EXERCISE DIRECTIONS
Only the lines that hold "first" should be in the answer, each copied from the data below.

···

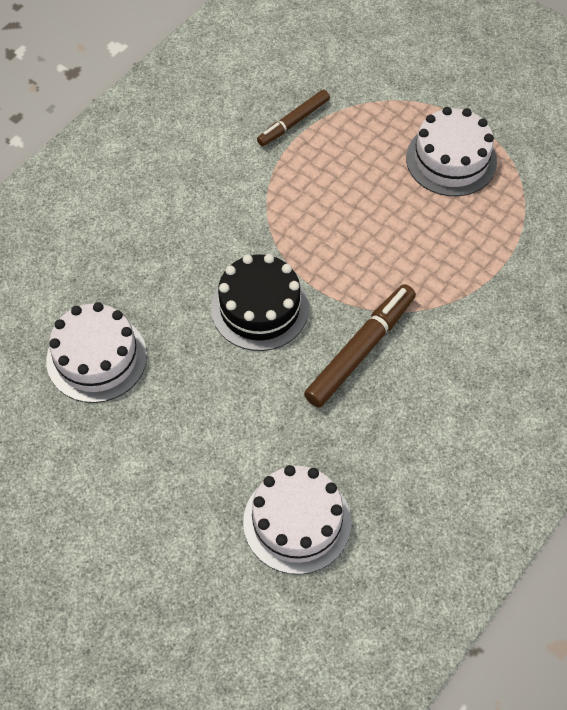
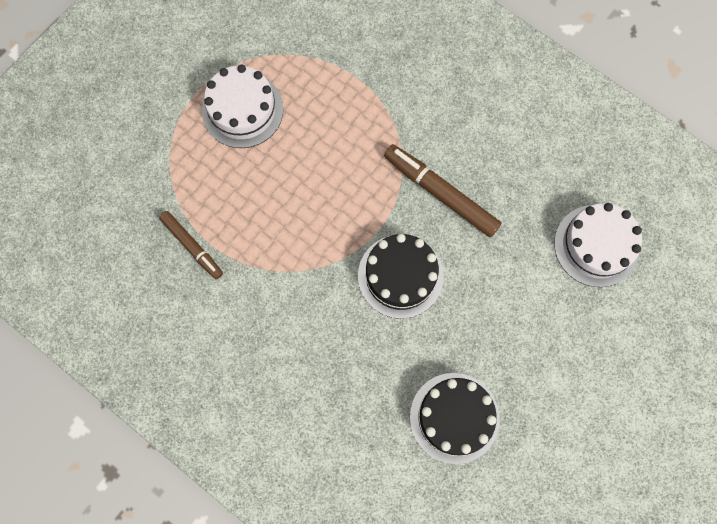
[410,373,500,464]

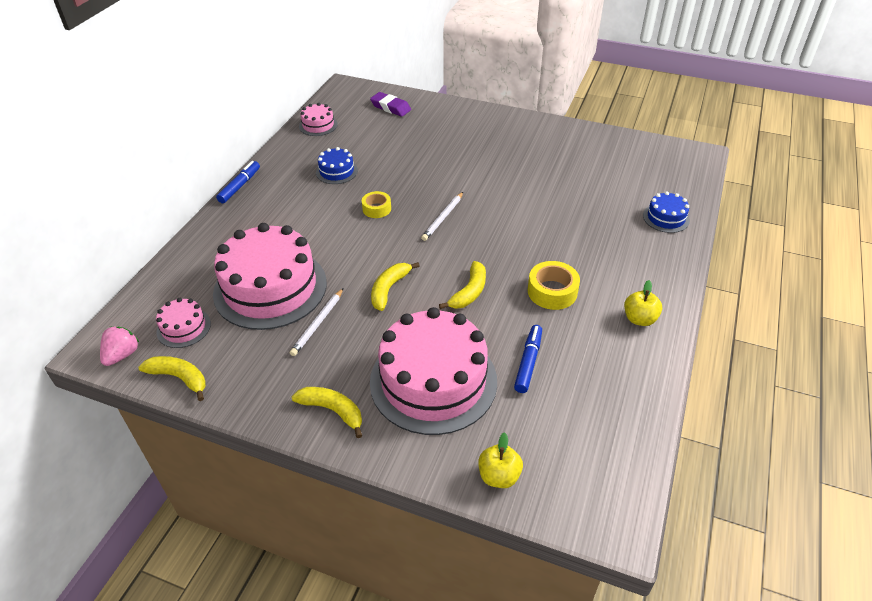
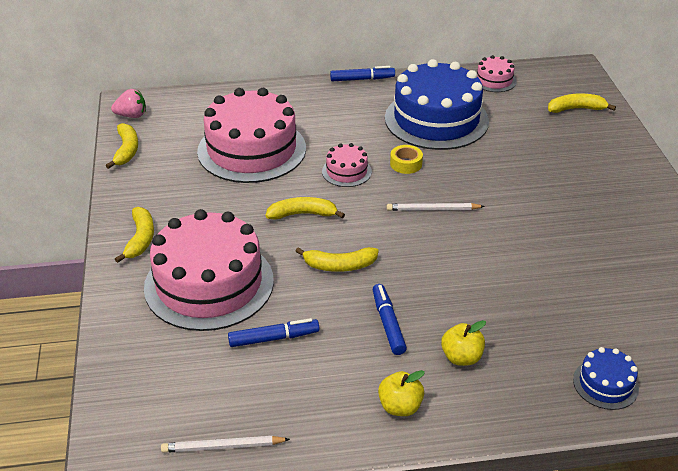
[322,143,372,187]
[161,436,290,453]
[441,320,486,366]
[548,93,616,113]
[373,284,407,355]
[385,59,489,150]

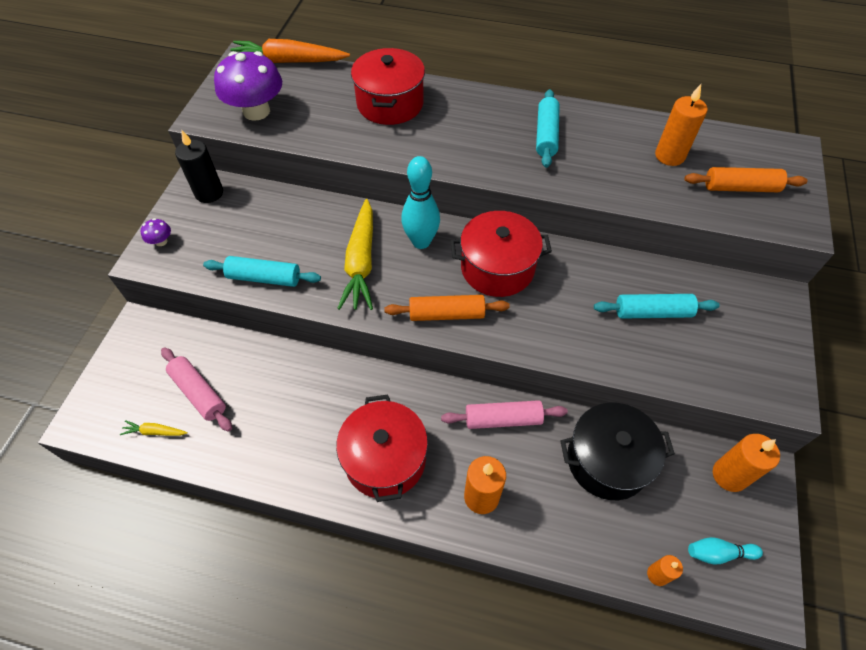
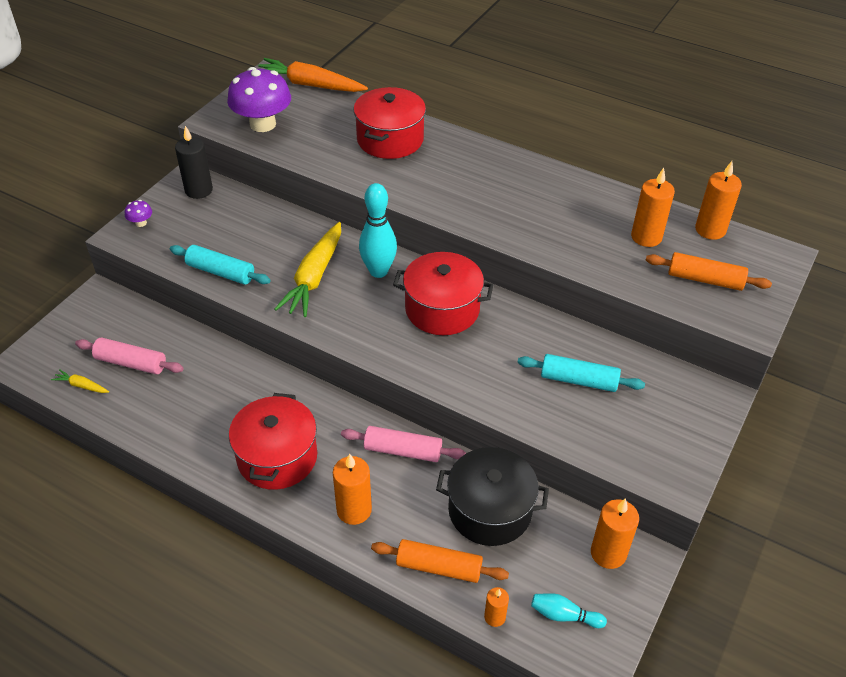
[536,89,560,168] (first image)
[695,161,742,240]
[371,539,509,583]
[75,337,184,374]

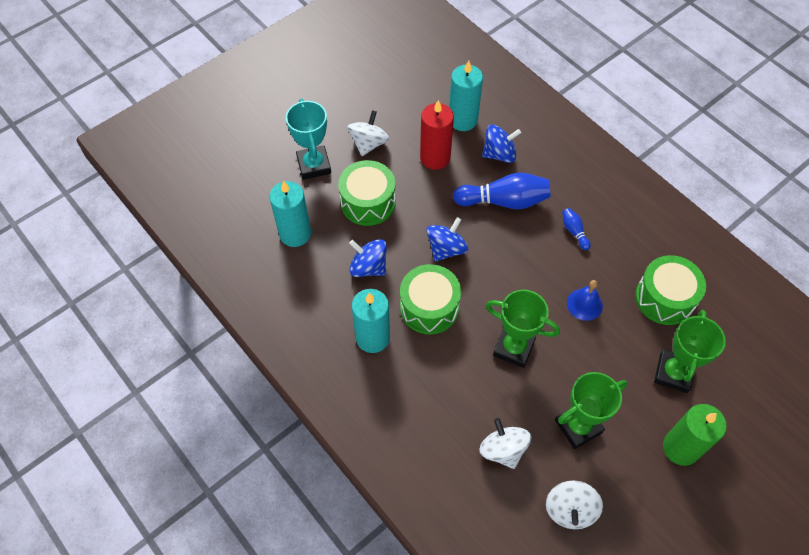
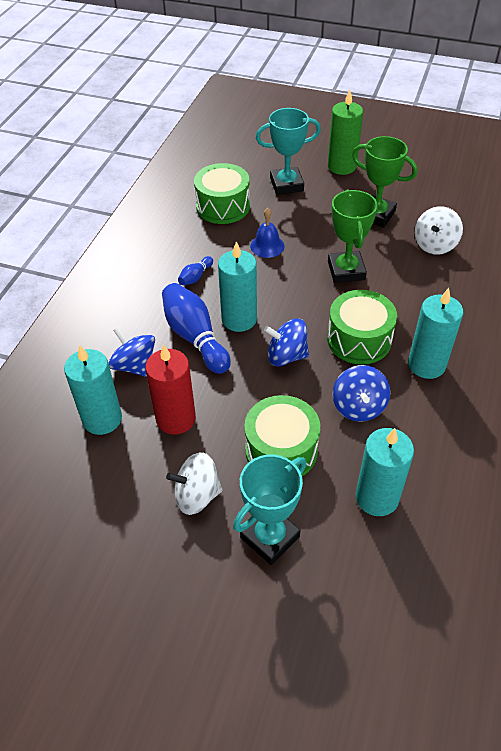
[546,480,603,529] (first image)
[218,241,257,332]
[256,108,321,195]

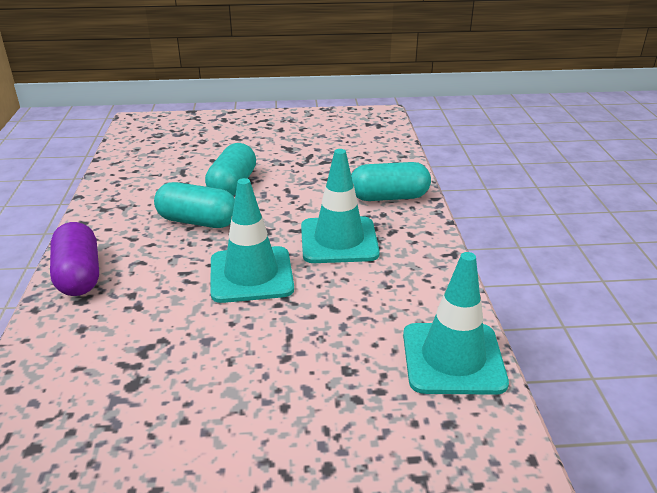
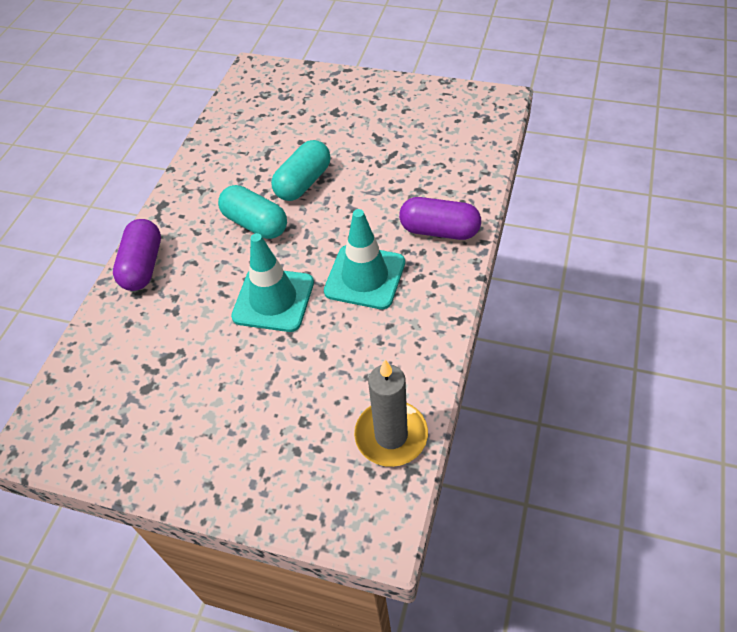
[354,360,428,467]
[399,197,481,240]

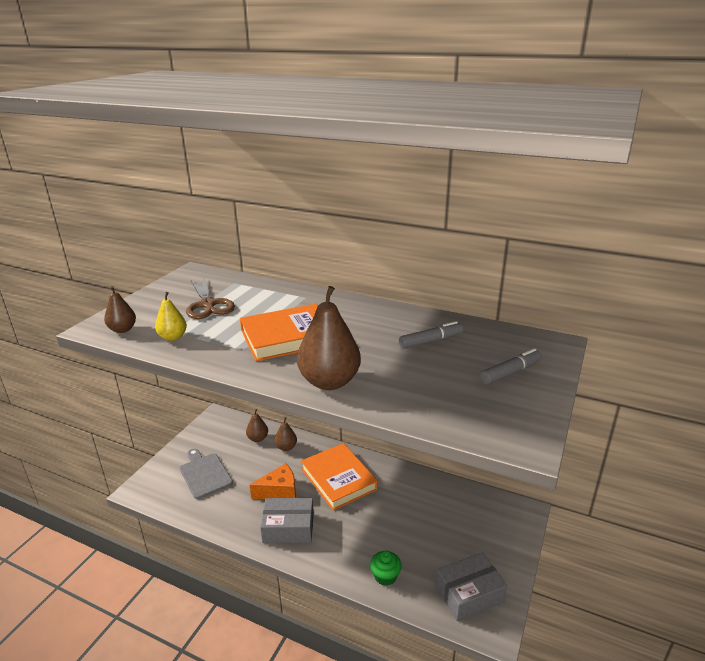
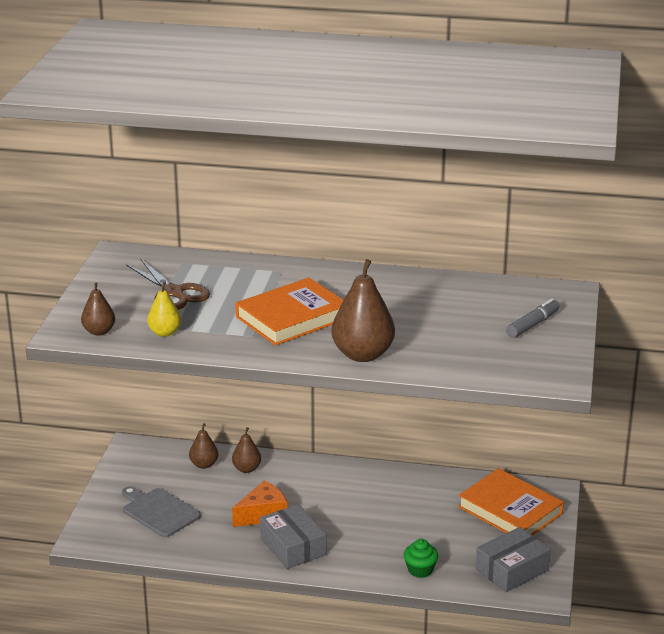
[399,321,463,349] (first image)
[458,468,564,536]
[260,504,326,569]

···

WRITTEN RESPONSE
[536,89,560,168] (first image)
[546,480,603,529] (first image)
[399,321,463,349] (first image)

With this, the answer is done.